◆ What this task involves
Report every line of the records below that contains the word "cyan".

::: Input for this task

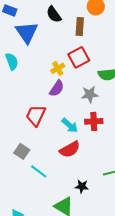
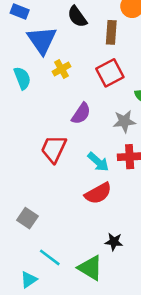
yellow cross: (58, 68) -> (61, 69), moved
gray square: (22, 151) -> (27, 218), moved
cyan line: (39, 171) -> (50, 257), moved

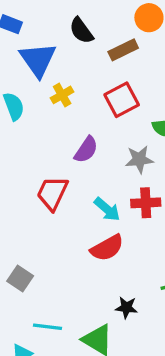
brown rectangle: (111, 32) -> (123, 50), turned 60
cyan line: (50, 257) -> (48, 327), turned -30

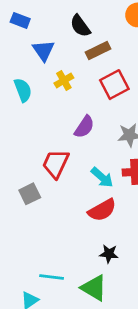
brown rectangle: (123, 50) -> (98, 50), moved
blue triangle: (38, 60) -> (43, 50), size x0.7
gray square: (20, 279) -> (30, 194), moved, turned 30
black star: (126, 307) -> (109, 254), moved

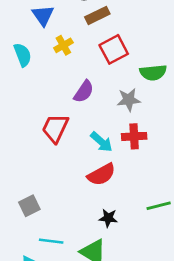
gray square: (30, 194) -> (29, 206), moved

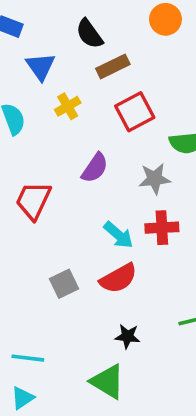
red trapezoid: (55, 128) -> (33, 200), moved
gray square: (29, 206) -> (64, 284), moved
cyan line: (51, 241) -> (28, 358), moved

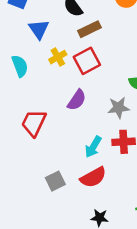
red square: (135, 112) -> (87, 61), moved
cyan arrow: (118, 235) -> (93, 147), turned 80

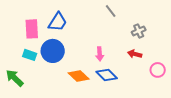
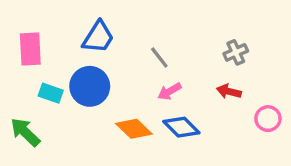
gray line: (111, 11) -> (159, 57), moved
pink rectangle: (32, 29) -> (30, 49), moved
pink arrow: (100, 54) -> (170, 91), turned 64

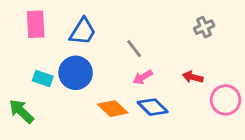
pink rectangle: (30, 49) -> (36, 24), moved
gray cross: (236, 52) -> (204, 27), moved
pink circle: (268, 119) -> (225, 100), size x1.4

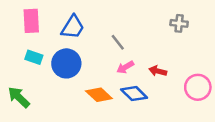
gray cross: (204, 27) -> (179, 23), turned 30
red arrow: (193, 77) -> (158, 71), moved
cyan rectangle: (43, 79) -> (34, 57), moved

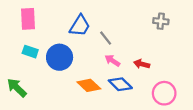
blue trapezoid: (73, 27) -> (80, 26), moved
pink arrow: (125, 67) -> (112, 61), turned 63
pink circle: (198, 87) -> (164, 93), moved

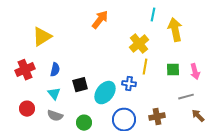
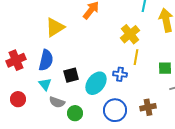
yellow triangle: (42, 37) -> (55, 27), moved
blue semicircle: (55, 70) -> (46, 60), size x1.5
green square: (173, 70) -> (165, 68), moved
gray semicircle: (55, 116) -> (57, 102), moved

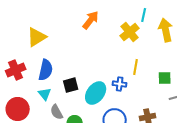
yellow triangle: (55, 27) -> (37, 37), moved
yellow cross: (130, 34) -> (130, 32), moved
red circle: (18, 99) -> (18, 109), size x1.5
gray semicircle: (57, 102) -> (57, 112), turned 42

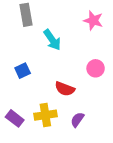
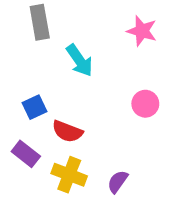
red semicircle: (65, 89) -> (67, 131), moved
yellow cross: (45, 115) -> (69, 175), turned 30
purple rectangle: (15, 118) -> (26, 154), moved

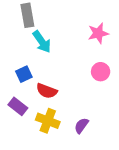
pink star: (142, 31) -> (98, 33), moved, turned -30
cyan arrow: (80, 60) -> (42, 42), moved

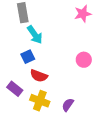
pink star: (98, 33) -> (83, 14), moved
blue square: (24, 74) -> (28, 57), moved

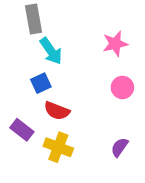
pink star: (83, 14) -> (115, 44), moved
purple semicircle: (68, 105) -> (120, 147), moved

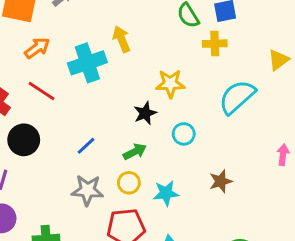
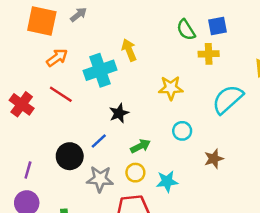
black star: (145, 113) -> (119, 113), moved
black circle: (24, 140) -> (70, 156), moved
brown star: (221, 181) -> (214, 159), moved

::::::

◆ Answer box
cyan line: (39, 171) -> (50, 257), moved
cyan line: (50, 257) -> (48, 327), turned -30
cyan line: (51, 241) -> (28, 358), moved
cyan arrow: (118, 235) -> (93, 147), turned 80
cyan rectangle: (43, 79) -> (34, 57), moved
cyan arrow: (80, 60) -> (42, 42), moved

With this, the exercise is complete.